_Items from a dataset:_
────
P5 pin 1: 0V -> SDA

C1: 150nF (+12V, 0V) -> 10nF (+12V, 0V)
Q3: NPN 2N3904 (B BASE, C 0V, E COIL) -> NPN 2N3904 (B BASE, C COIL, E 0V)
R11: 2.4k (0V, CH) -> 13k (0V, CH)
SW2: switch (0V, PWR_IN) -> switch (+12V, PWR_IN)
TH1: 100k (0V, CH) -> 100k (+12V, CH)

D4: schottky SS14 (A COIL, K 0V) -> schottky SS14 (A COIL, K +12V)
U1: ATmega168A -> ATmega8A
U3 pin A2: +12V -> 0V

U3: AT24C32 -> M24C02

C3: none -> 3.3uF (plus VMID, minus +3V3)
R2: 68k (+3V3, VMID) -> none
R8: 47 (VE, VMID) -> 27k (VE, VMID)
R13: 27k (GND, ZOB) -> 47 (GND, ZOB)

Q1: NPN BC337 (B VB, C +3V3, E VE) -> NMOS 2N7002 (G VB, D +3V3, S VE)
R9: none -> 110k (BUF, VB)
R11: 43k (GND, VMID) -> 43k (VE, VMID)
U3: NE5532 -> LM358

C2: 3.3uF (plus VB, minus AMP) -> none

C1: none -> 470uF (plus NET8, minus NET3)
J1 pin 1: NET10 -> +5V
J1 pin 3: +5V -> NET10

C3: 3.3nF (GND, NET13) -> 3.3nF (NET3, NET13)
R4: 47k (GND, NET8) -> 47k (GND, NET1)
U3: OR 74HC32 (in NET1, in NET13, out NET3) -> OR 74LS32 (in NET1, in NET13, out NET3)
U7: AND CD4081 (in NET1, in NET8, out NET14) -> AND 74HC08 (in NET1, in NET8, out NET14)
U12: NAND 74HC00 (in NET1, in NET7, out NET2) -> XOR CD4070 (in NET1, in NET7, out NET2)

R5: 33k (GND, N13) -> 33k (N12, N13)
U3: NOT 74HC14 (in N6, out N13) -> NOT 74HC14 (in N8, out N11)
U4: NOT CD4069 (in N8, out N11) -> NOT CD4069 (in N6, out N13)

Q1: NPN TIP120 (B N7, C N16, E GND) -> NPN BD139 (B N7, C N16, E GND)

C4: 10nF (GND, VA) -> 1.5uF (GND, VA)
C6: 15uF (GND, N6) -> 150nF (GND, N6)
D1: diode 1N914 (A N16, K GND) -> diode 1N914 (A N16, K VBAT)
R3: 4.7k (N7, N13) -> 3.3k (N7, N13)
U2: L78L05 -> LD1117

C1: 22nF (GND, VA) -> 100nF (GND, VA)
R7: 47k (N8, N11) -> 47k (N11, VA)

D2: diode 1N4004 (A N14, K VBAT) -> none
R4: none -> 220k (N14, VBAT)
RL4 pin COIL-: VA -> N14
────
_Task prompt:_ All lines from the one that holds "Q1: NPN TIP120" to the end of the entries above must be transcribed exactly, both ends included, and no others.

_Solution:_
Q1: NPN TIP120 (B N7, C N16, E GND) -> NPN BD139 (B N7, C N16, E GND)

C4: 10nF (GND, VA) -> 1.5uF (GND, VA)
C6: 15uF (GND, N6) -> 150nF (GND, N6)
D1: diode 1N914 (A N16, K GND) -> diode 1N914 (A N16, K VBAT)
R3: 4.7k (N7, N13) -> 3.3k (N7, N13)
U2: L78L05 -> LD1117

C1: 22nF (GND, VA) -> 100nF (GND, VA)
R7: 47k (N8, N11) -> 47k (N11, VA)

D2: diode 1N4004 (A N14, K VBAT) -> none
R4: none -> 220k (N14, VBAT)
RL4 pin COIL-: VA -> N14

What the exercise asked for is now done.